Data for this task START

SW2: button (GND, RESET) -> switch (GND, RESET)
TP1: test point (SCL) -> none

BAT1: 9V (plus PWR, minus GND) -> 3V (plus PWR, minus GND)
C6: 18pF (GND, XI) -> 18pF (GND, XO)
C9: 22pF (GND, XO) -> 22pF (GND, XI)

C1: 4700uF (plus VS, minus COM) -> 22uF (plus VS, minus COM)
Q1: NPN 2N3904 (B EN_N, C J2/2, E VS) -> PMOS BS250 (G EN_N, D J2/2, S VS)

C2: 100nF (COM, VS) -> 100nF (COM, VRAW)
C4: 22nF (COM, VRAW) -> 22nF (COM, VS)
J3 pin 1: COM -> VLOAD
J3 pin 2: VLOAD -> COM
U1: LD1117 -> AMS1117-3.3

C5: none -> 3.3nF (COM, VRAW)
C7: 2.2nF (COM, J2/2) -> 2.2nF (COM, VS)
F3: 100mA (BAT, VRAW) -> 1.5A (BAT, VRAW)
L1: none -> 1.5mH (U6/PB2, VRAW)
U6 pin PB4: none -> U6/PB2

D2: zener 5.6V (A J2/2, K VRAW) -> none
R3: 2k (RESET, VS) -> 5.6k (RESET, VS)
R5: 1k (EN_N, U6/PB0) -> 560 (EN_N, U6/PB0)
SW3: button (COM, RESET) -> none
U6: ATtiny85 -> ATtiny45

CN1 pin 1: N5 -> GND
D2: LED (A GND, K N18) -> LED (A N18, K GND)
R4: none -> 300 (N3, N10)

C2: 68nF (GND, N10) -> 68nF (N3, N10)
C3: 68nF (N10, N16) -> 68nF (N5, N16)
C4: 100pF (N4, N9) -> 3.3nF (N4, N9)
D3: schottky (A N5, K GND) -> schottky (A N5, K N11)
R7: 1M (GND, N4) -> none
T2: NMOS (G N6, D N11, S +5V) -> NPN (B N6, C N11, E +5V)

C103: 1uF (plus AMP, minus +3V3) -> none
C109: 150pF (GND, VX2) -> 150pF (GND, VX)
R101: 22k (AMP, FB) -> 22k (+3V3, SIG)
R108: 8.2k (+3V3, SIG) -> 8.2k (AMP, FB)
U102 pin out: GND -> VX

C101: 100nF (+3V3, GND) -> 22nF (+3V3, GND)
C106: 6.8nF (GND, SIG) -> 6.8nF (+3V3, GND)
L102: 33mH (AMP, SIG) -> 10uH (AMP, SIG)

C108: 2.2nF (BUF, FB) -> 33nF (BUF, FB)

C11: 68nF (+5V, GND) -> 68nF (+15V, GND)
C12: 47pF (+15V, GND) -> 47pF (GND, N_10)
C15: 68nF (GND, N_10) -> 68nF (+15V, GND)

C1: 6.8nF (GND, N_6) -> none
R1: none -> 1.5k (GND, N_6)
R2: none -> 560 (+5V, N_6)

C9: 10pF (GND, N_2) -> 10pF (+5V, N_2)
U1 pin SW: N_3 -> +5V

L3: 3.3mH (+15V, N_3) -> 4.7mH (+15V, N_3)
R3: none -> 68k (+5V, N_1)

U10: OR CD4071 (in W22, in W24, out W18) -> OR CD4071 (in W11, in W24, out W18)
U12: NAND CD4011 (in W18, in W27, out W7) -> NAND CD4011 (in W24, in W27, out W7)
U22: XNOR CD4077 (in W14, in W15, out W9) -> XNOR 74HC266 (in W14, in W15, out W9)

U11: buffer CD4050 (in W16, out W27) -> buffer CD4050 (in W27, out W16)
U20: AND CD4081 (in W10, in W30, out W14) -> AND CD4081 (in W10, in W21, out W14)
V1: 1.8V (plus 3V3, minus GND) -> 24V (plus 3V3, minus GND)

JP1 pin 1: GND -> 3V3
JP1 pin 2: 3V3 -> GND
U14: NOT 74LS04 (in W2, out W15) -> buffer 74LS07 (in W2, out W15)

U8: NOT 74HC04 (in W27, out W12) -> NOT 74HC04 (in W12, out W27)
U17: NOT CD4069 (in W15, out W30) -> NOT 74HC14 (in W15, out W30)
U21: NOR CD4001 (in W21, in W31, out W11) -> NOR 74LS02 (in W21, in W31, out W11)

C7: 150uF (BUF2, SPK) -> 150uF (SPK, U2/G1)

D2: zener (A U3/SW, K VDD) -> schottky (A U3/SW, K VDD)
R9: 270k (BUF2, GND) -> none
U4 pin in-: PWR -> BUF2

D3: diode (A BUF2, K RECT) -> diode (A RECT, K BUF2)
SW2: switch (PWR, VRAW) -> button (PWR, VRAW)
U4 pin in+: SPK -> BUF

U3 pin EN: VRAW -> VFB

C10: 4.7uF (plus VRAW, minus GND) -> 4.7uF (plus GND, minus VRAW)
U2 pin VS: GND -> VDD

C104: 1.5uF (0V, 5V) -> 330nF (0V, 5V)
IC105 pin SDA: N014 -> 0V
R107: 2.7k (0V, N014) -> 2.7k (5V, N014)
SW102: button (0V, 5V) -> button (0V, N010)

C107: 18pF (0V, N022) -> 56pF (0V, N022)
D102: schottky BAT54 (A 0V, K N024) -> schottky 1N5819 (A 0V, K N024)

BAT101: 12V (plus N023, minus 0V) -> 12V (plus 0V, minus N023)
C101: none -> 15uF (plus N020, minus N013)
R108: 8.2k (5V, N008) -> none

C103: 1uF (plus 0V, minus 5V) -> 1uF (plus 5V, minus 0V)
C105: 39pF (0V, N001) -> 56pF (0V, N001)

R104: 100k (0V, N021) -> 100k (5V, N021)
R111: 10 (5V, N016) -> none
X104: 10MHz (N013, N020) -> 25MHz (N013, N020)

Data for this task END

Work to complete | Reproduce the lines above, beginning at the line with "J3 pin 2: VLOAD -> COM" and stopping after the line with "R4: none -> 300 (N3, N10)", exactly as they are.

Exercise answer |
J3 pin 2: VLOAD -> COM
U1: LD1117 -> AMS1117-3.3

C5: none -> 3.3nF (COM, VRAW)
C7: 2.2nF (COM, J2/2) -> 2.2nF (COM, VS)
F3: 100mA (BAT, VRAW) -> 1.5A (BAT, VRAW)
L1: none -> 1.5mH (U6/PB2, VRAW)
U6 pin PB4: none -> U6/PB2

D2: zener 5.6V (A J2/2, K VRAW) -> none
R3: 2k (RESET, VS) -> 5.6k (RESET, VS)
R5: 1k (EN_N, U6/PB0) -> 560 (EN_N, U6/PB0)
SW3: button (COM, RESET) -> none
U6: ATtiny85 -> ATtiny45

CN1 pin 1: N5 -> GND
D2: LED (A GND, K N18) -> LED (A N18, K GND)
R4: none -> 300 (N3, N10)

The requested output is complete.